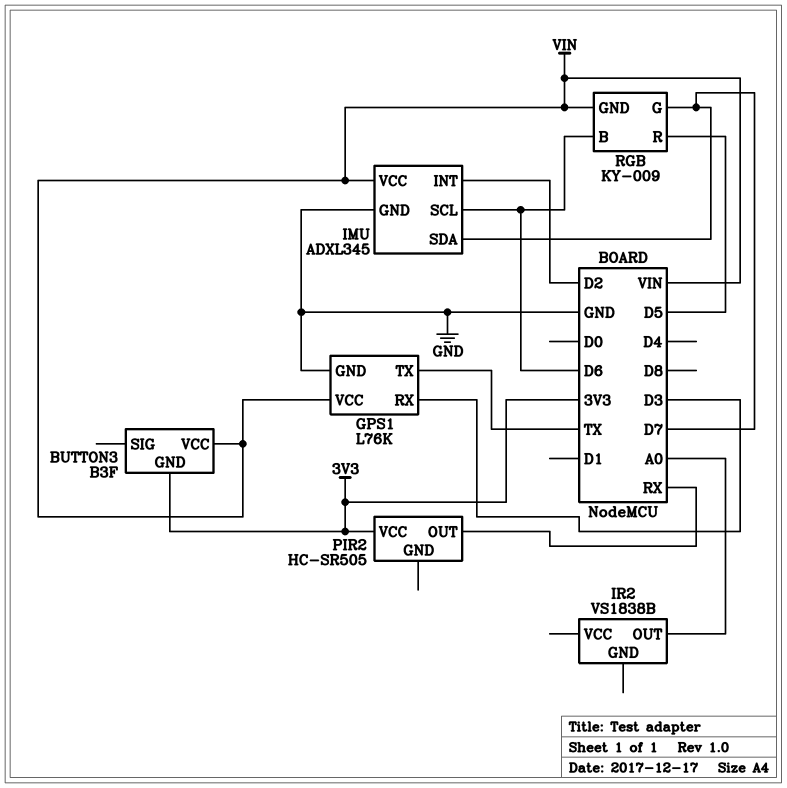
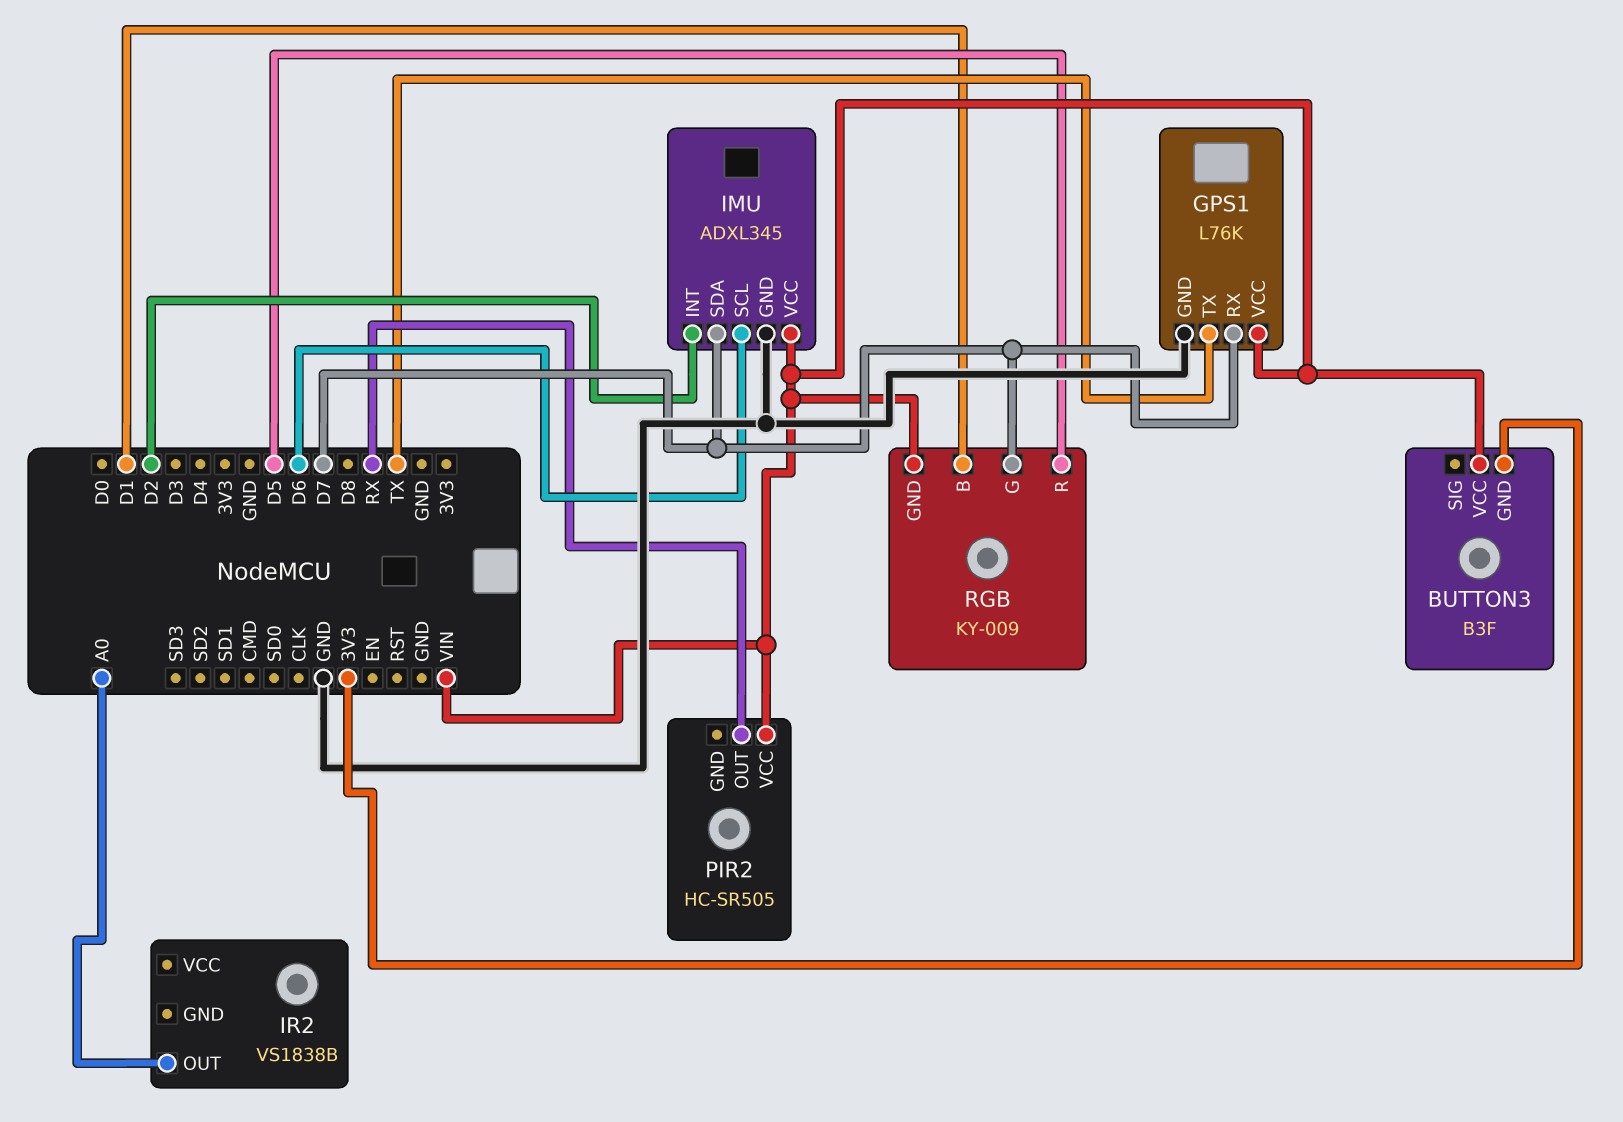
GPS1 pin RX: D3 -> D7
PIR2 pin VCC: 3V3 -> VIN
RGB pin B: D6 -> D1

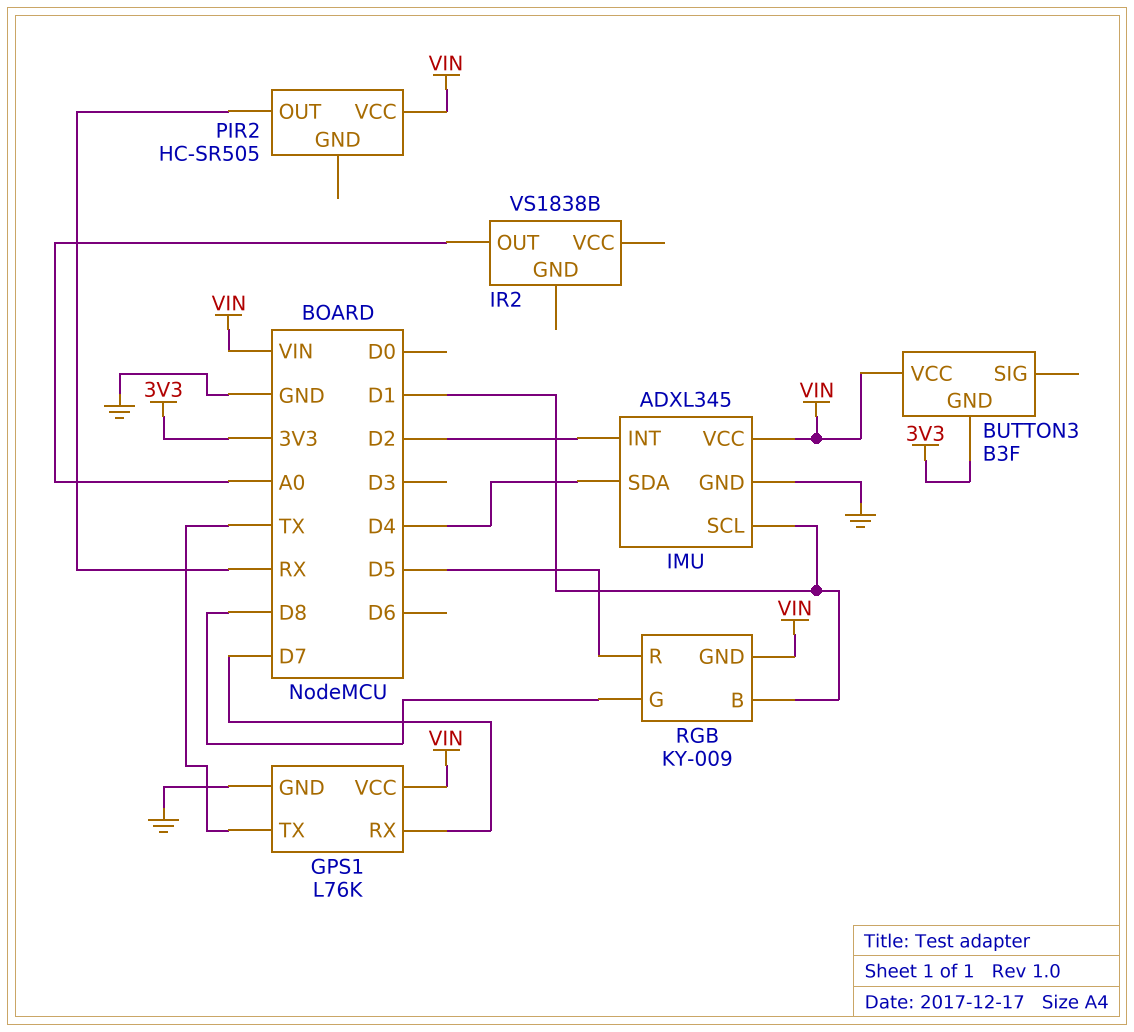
IMU pin SCL: D6 -> D1
IMU pin SDA: D7 -> D4
RGB pin G: D7 -> D8

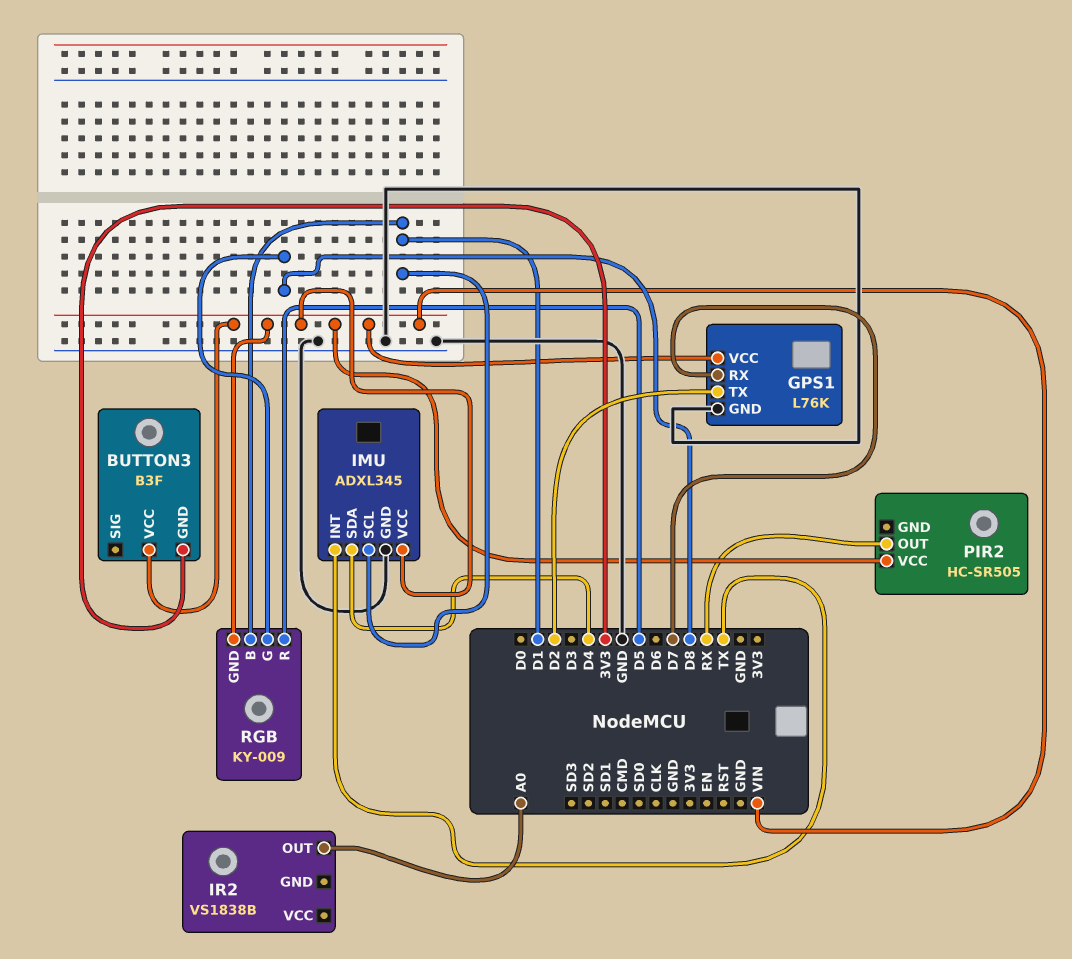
GPS1 pin TX: TX -> D2
IMU pin INT: D2 -> TX

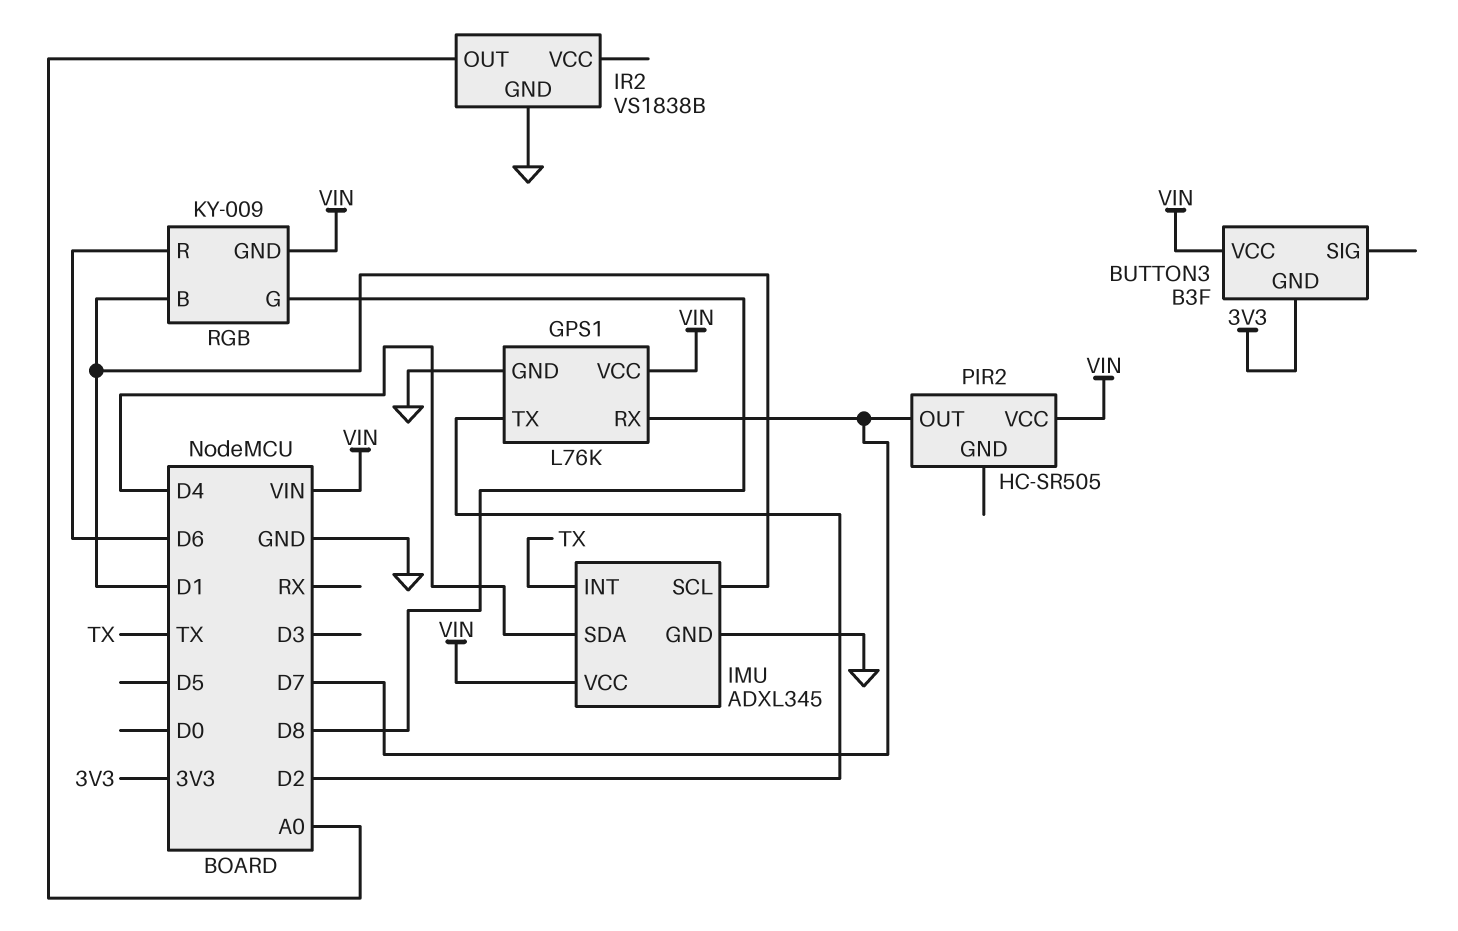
IR2 pin GND: none -> GND
PIR2 pin OUT: RX -> D7
RGB pin R: D5 -> D6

============================================================

WORK INSTRUCTION -
Exactly the lines from the one with "IMU pin SCL: D6 -> D1" through the end of the records should be written out, and only those. Pictures do not belong in the copy.

REPLY -
IMU pin SCL: D6 -> D1
IMU pin SDA: D7 -> D4
RGB pin G: D7 -> D8

GPS1 pin TX: TX -> D2
IMU pin INT: D2 -> TX

IR2 pin GND: none -> GND
PIR2 pin OUT: RX -> D7
RGB pin R: D5 -> D6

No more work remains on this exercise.